## THE TASK:
Give the number of lines in the data below that contain "minus", and only that number.

## STORED DATA:
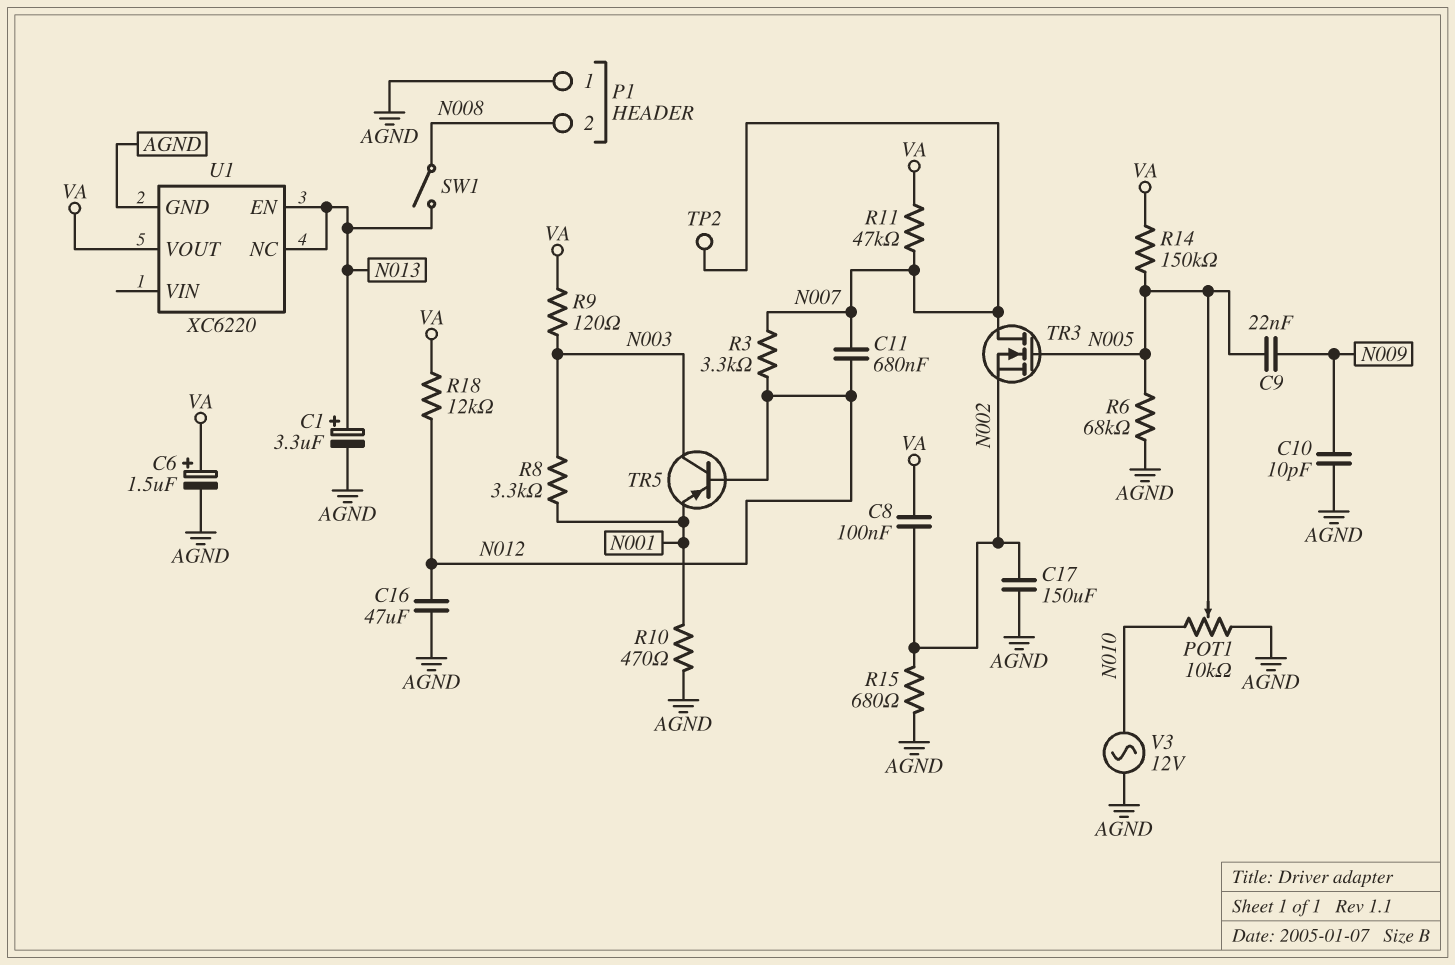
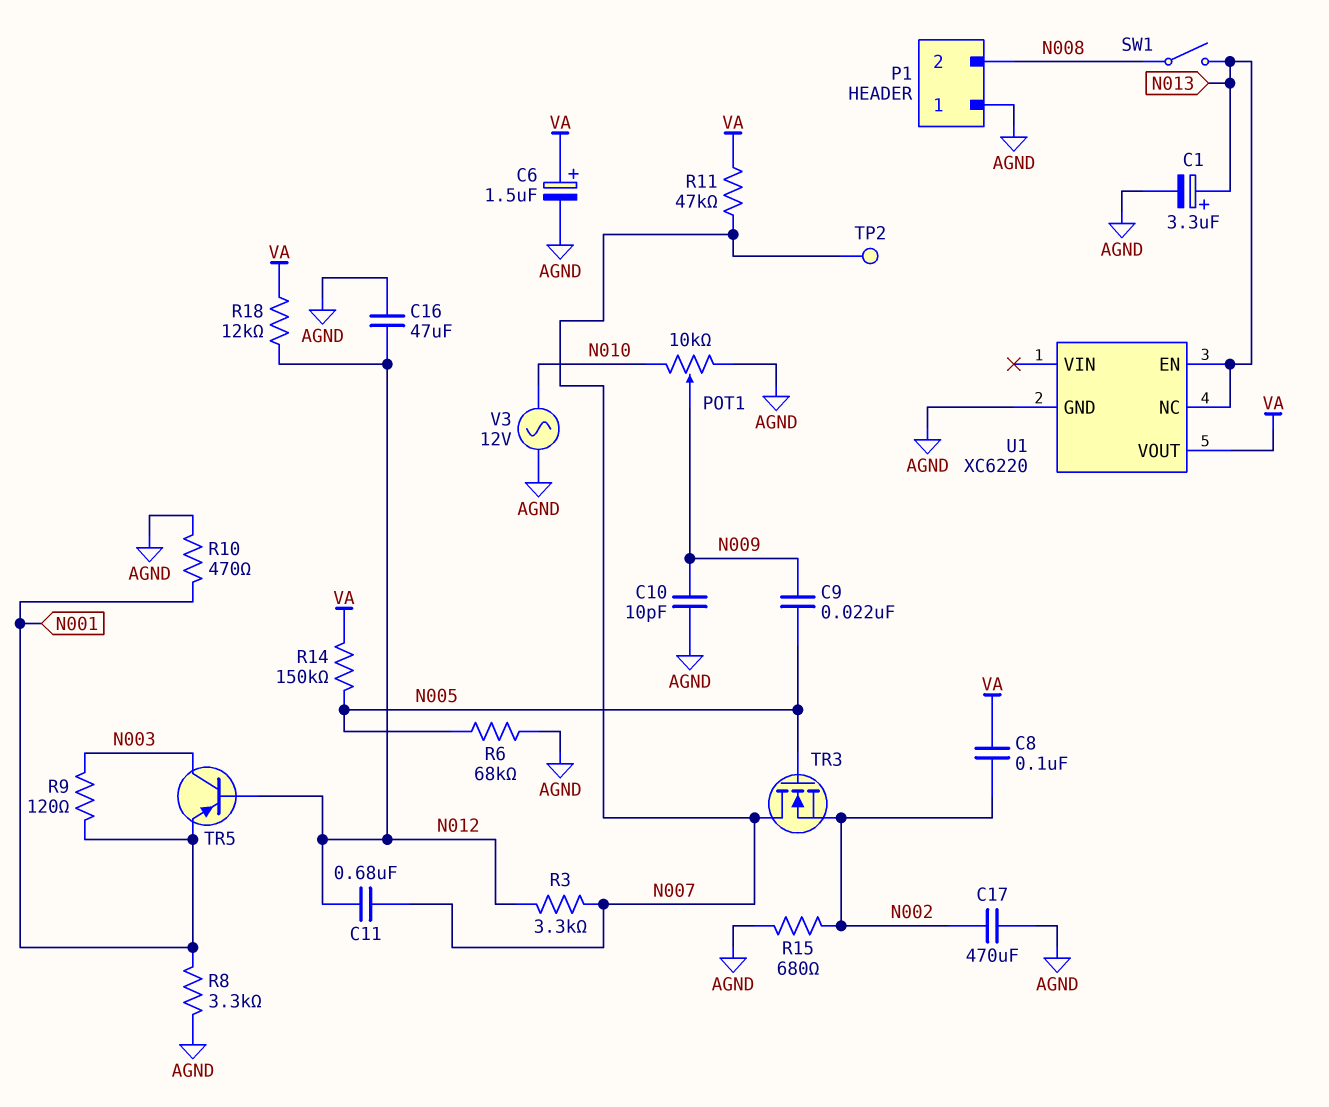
C17: 150uF (AGND, N002) -> 470uF (AGND, N002)
POT1: 10k (AGND, N010, wiper N005) -> 10k (AGND, N010, wiper N009)
R8: 3.3k (N001, N003) -> 3.3k (AGND, N001)
R9: 120 (N003, VA) -> 120 (N001, N003)

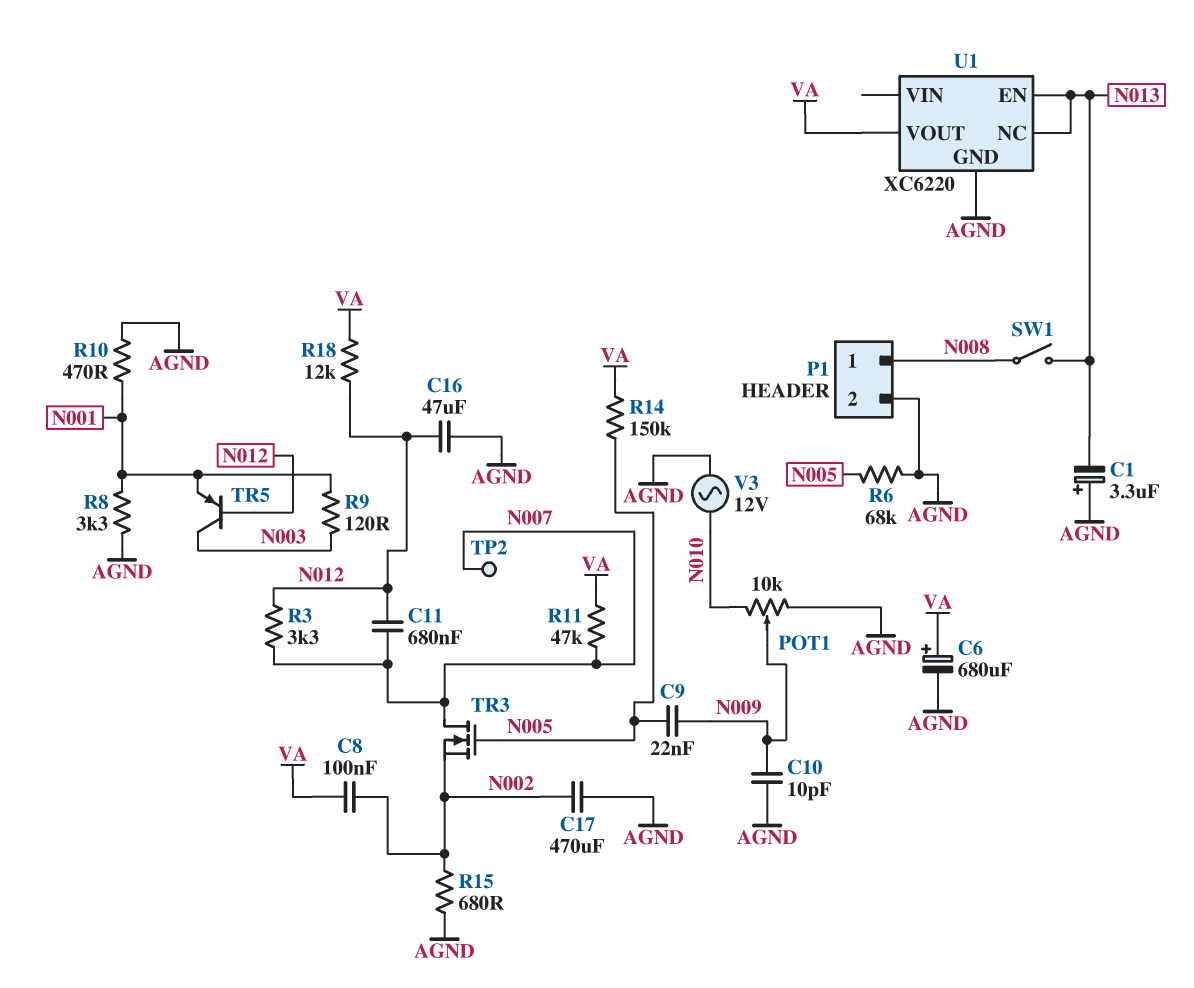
C1: 3.3uF (plus N013, minus AGND) -> 3.3uF (plus AGND, minus N013)
C6: 1.5uF (plus VA, minus AGND) -> 680uF (plus VA, minus AGND)
P1 pin 1: AGND -> N008
P1 pin 2: N008 -> AGND

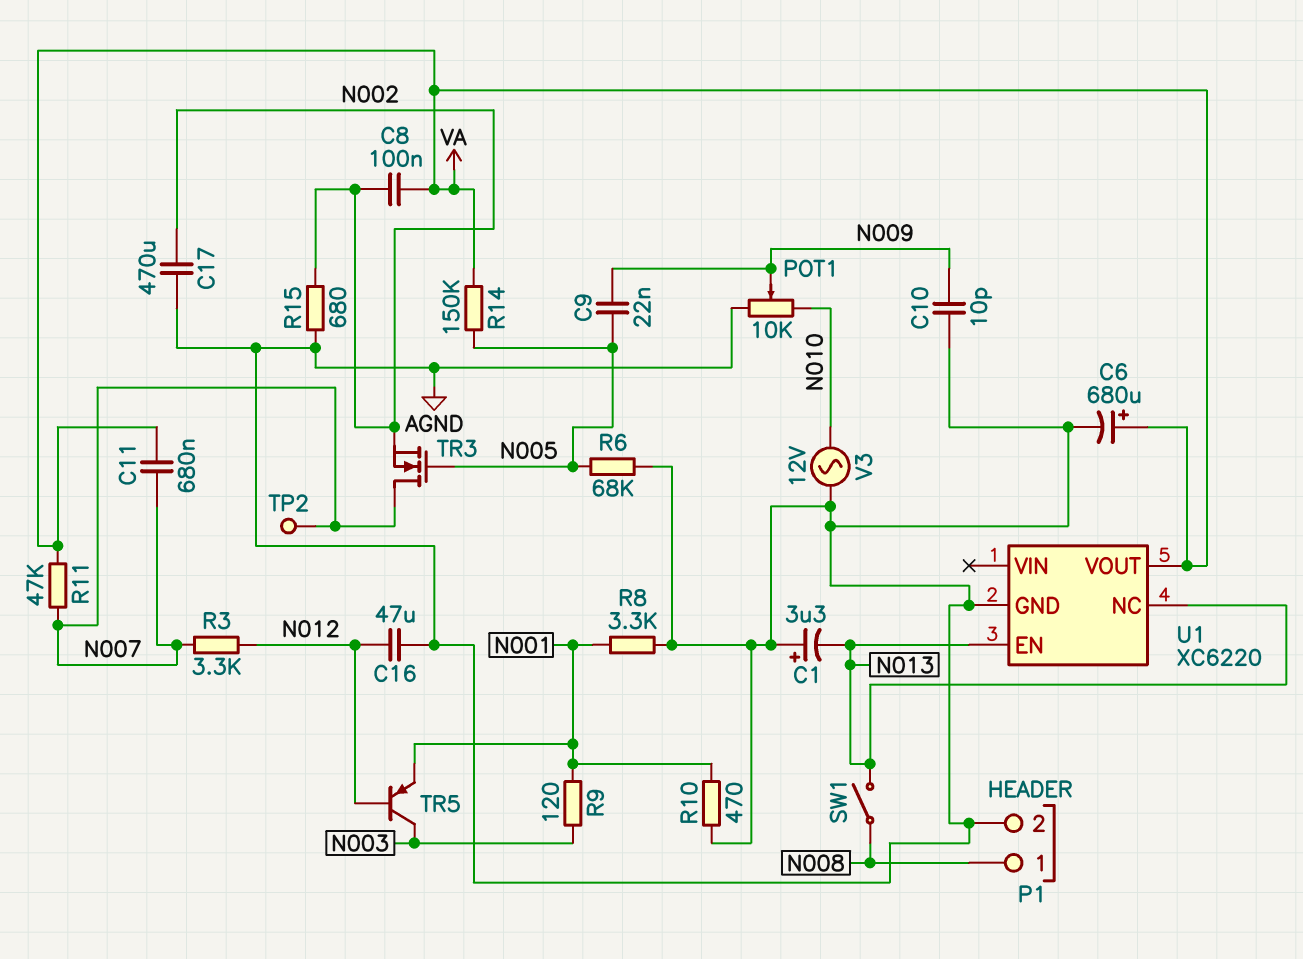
C11: 680nF (N007, N012) -> 680nF (N007, VA)
R18: 12k (N012, VA) -> none

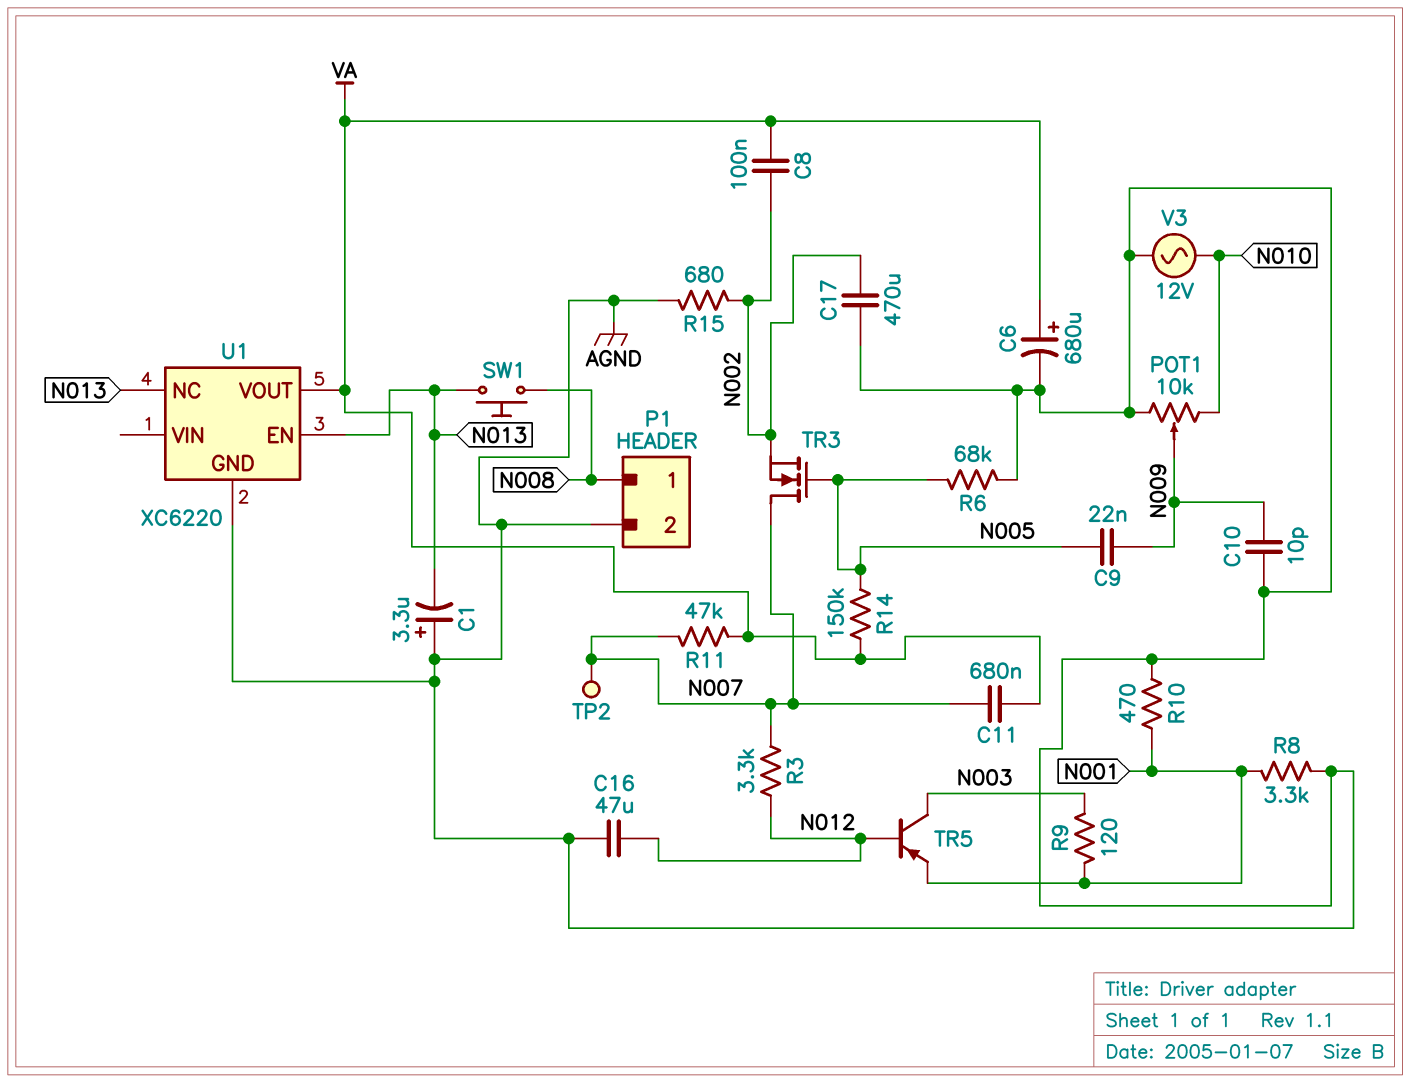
SW1: switch (N008, N013) -> button (N008, N013)

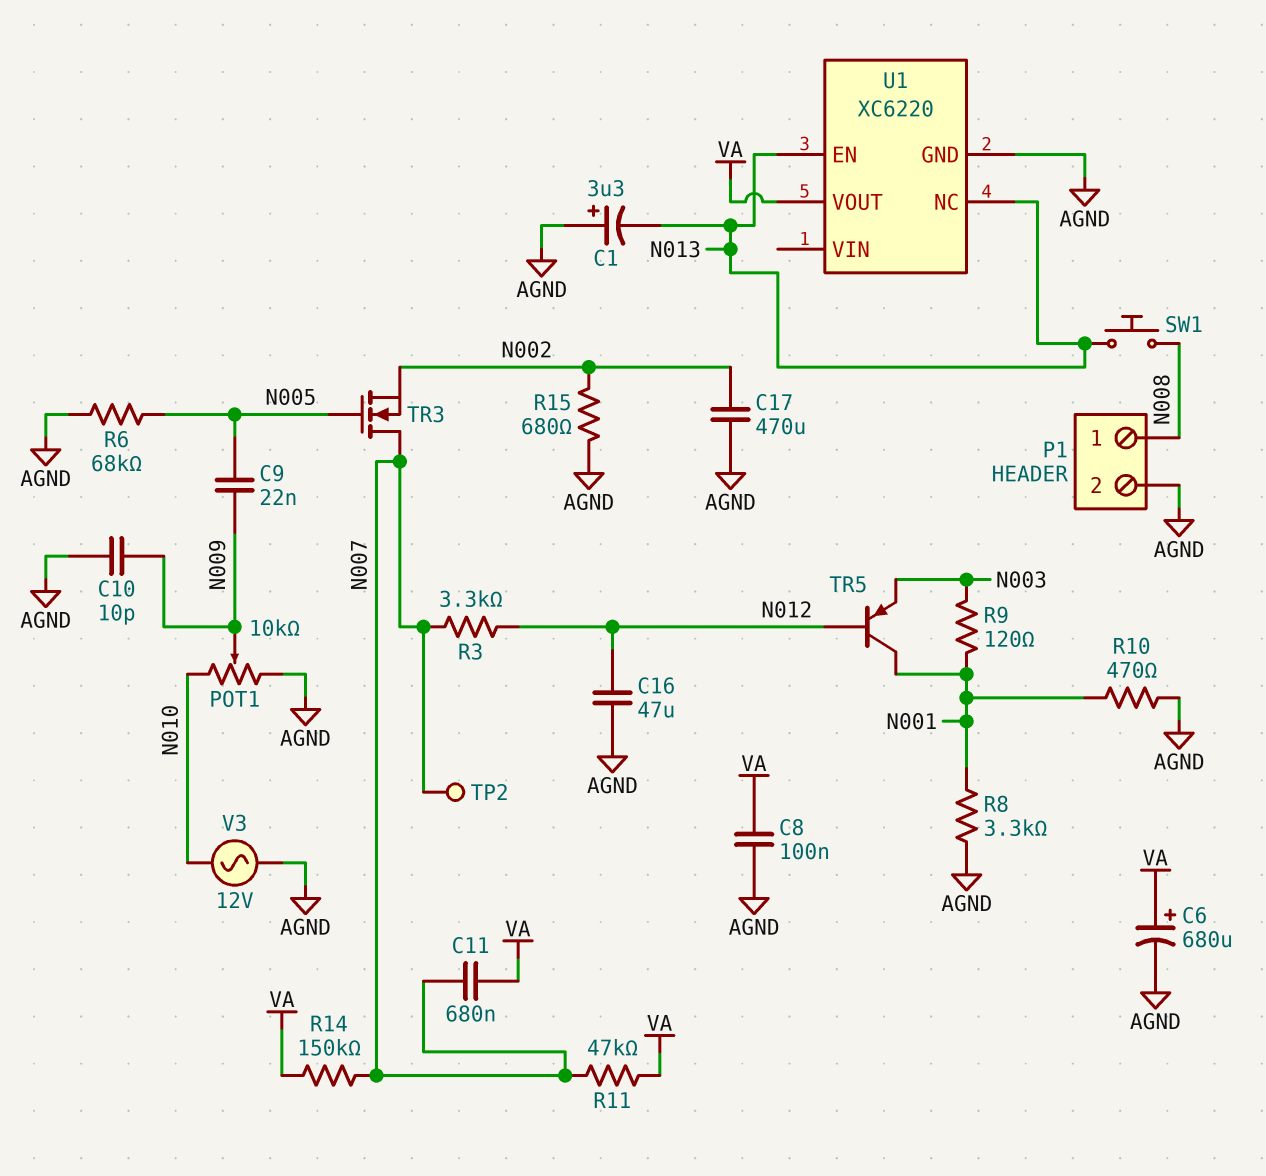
C8: 100nF (N002, VA) -> 100nF (AGND, VA)
R14: 150k (N005, VA) -> 150k (N007, VA)
TR5: PNP (B N012, C N003, E N001) -> PNP (B N012, C N001, E N003)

## OUTPUT OF THE EXERCISE:
2